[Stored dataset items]
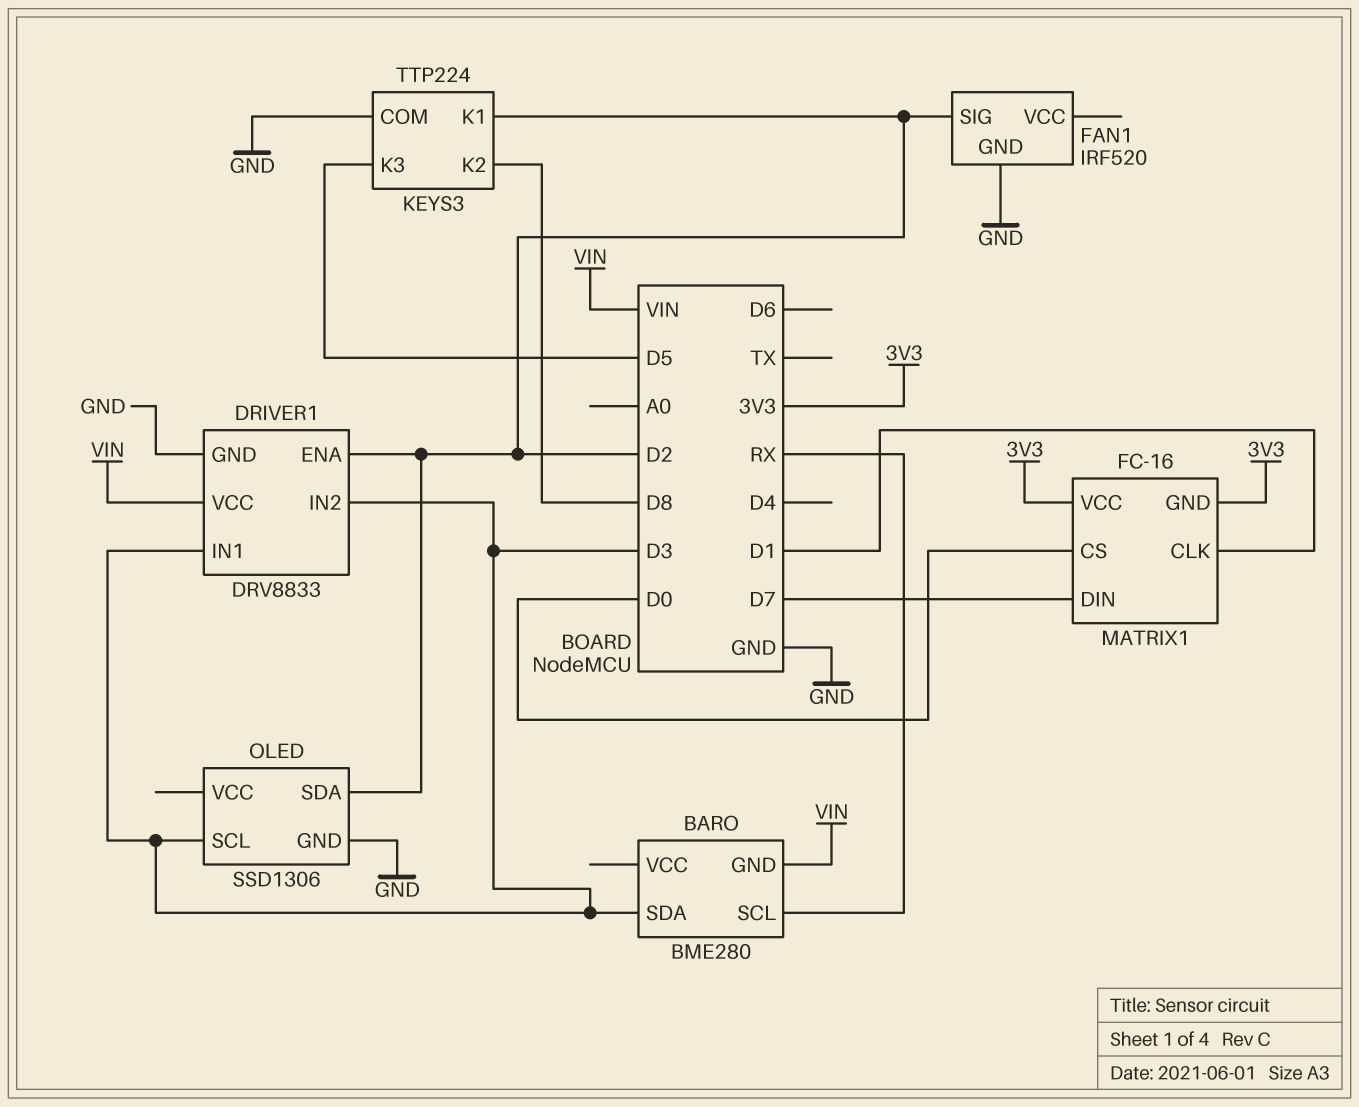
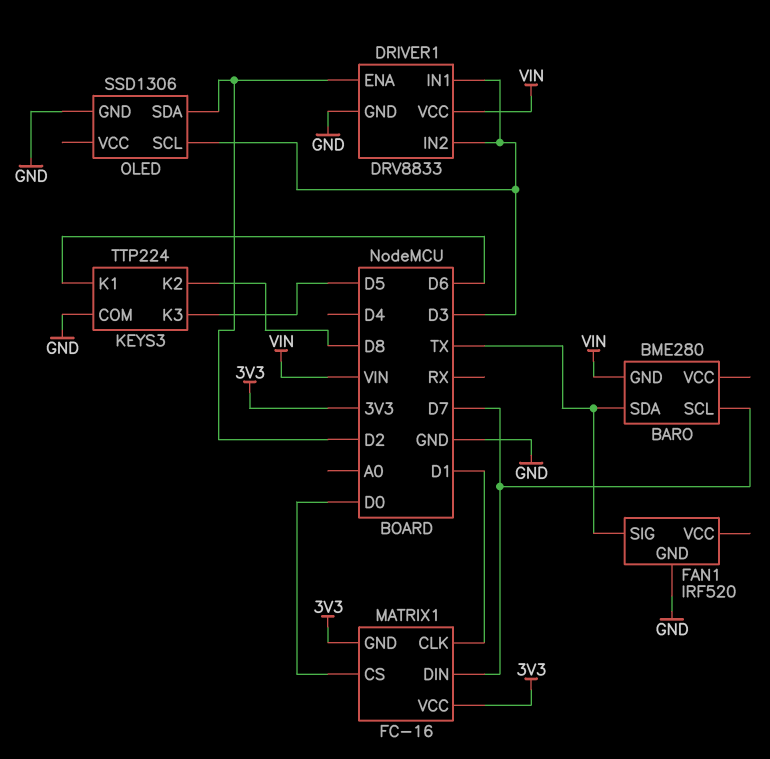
BARO pin SCL: RX -> D7
BARO pin SDA: D3 -> TX
FAN1 pin SIG: D2 -> TX
KEYS3 pin K1: D2 -> D6

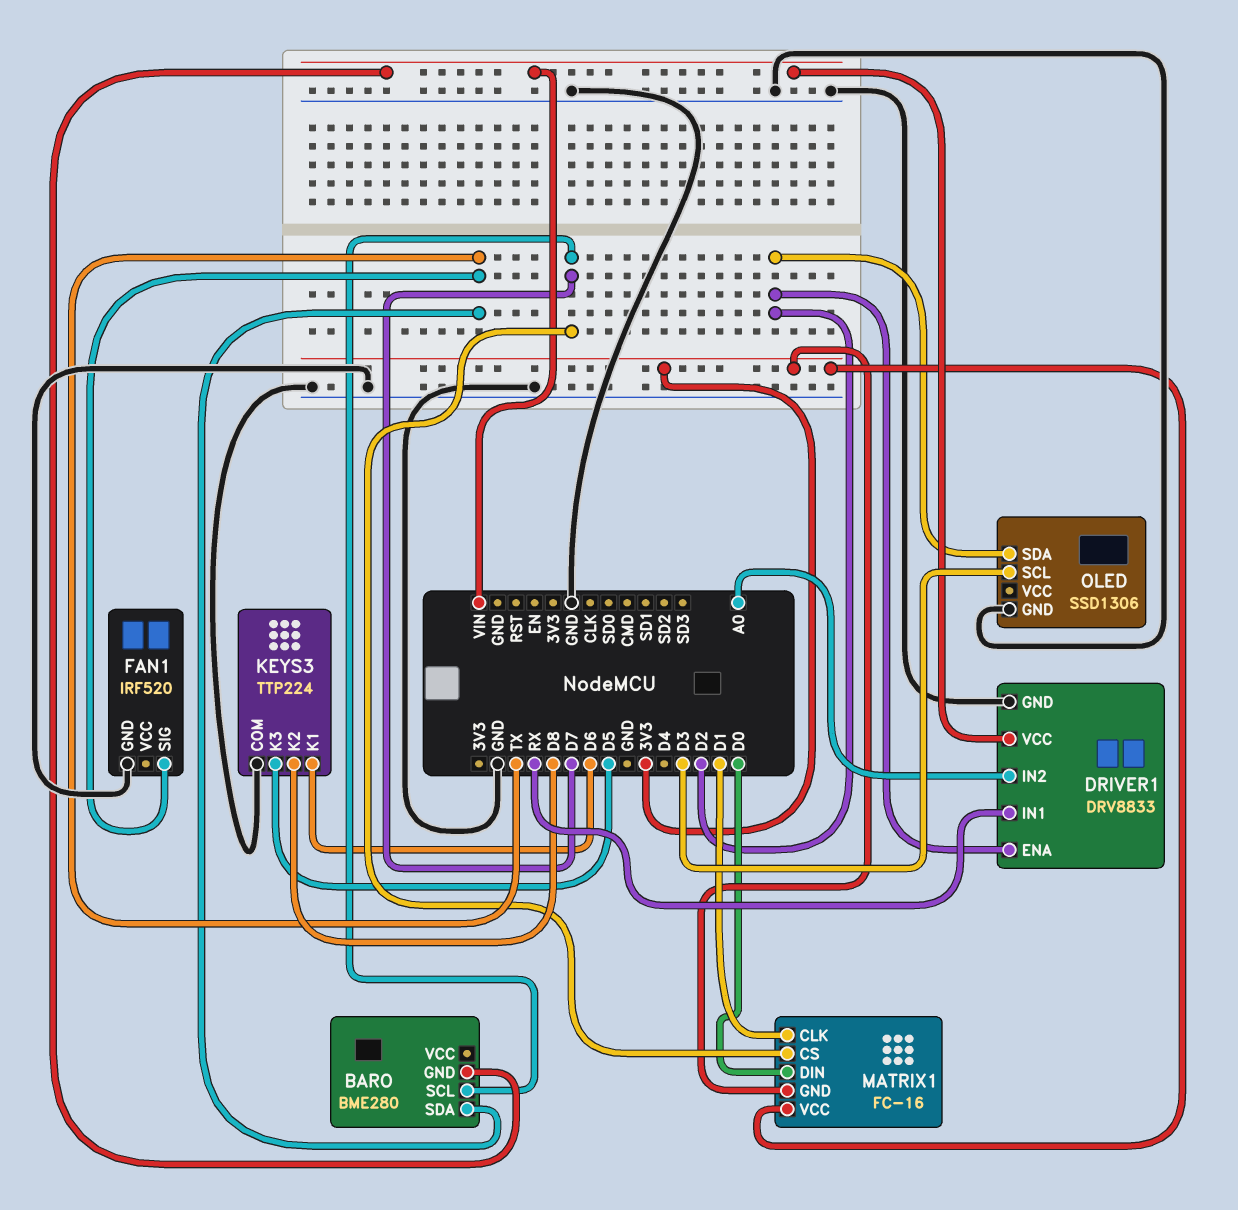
DRIVER1 pin IN1: D3 -> RX
DRIVER1 pin IN2: D3 -> A0
MATRIX1 pin CS: D0 -> D7
MATRIX1 pin DIN: D7 -> D0

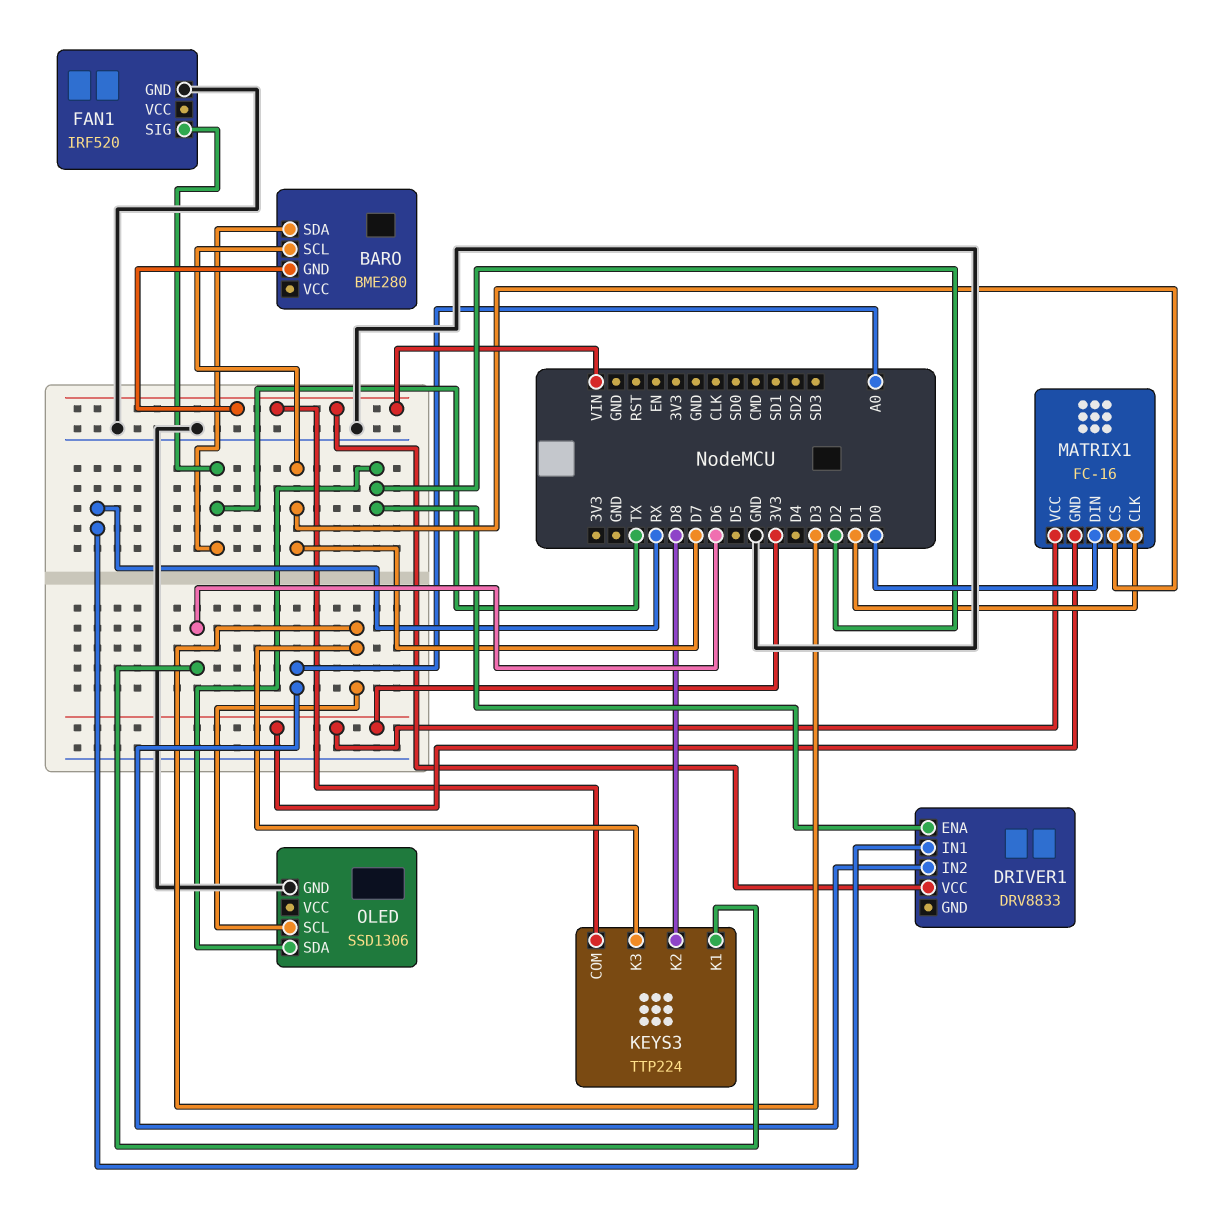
DRIVER1 pin GND: GND -> none
KEYS3 pin COM: GND -> VIN
KEYS3 pin K3: D5 -> D3

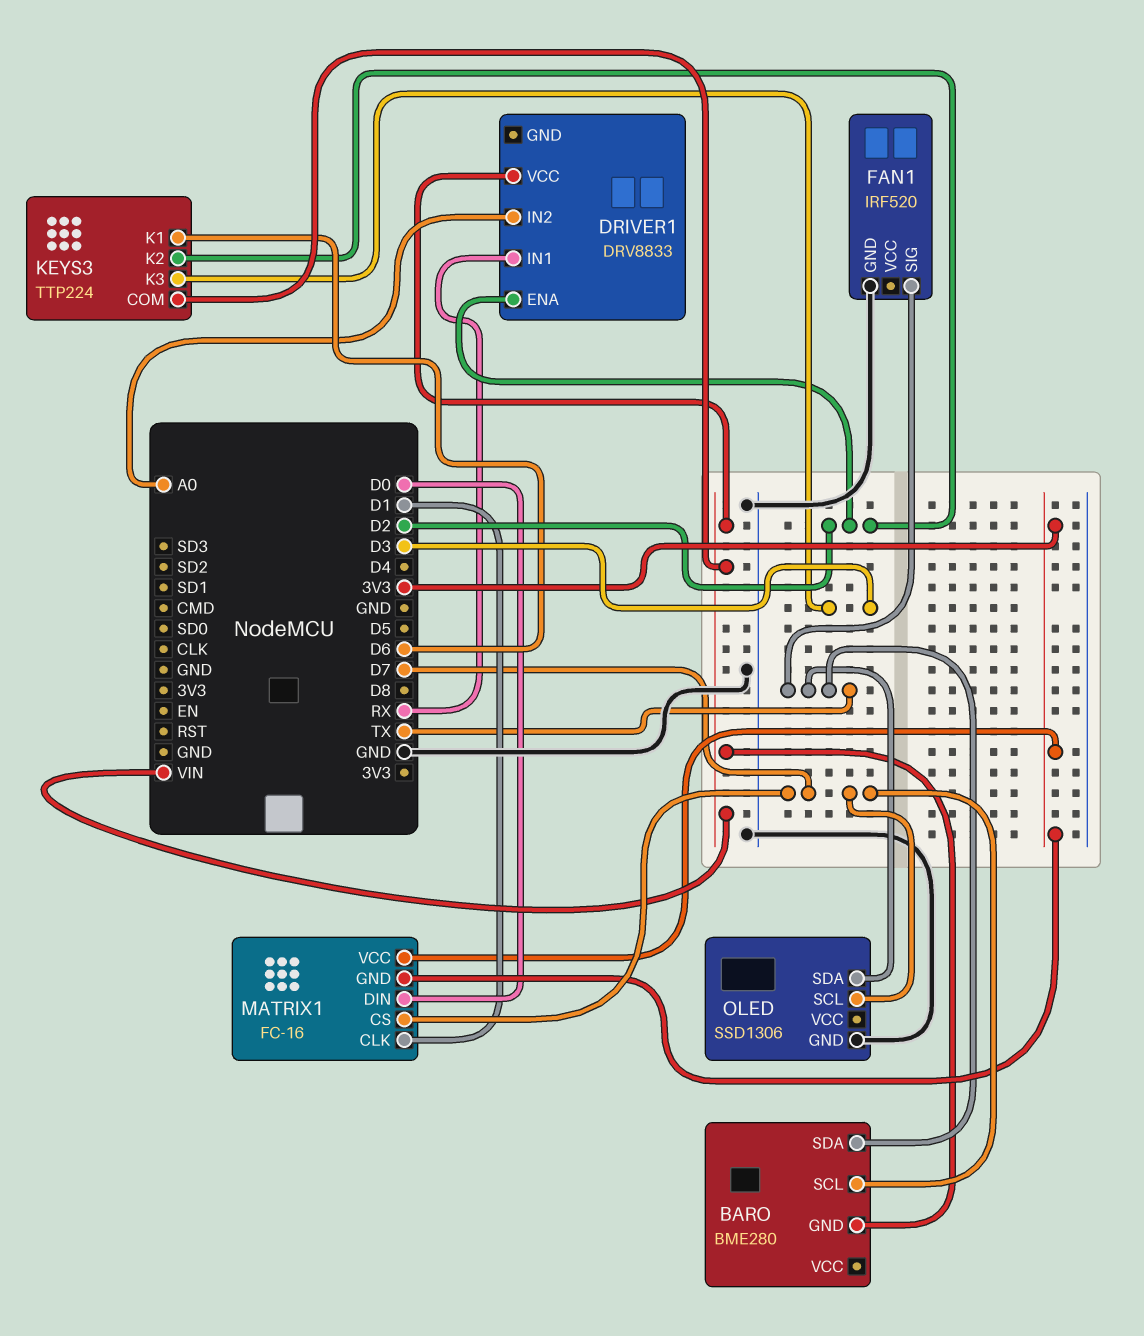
KEYS3 pin K2: D8 -> D2
OLED pin SCL: D3 -> D7
OLED pin SDA: D2 -> TX

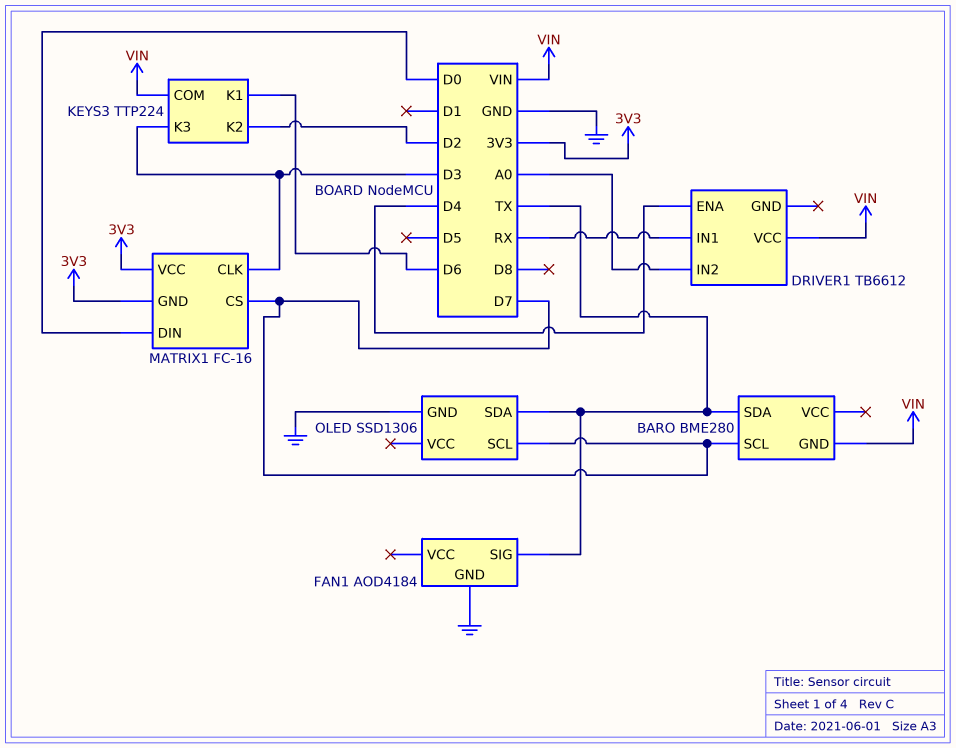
DRIVER1: DRV8833 -> TB6612
DRIVER1 pin ENA: D2 -> D4
FAN1: IRF520 -> AOD4184
MATRIX1 pin CLK: D1 -> D3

Exercise objective =
Reproduce the records above word for word, without the images.

Task output =
BARO pin SCL: RX -> D7
BARO pin SDA: D3 -> TX
FAN1 pin SIG: D2 -> TX
KEYS3 pin K1: D2 -> D6

DRIVER1 pin IN1: D3 -> RX
DRIVER1 pin IN2: D3 -> A0
MATRIX1 pin CS: D0 -> D7
MATRIX1 pin DIN: D7 -> D0

DRIVER1 pin GND: GND -> none
KEYS3 pin COM: GND -> VIN
KEYS3 pin K3: D5 -> D3

KEYS3 pin K2: D8 -> D2
OLED pin SCL: D3 -> D7
OLED pin SDA: D2 -> TX

DRIVER1: DRV8833 -> TB6612
DRIVER1 pin ENA: D2 -> D4
FAN1: IRF520 -> AOD4184
MATRIX1 pin CLK: D1 -> D3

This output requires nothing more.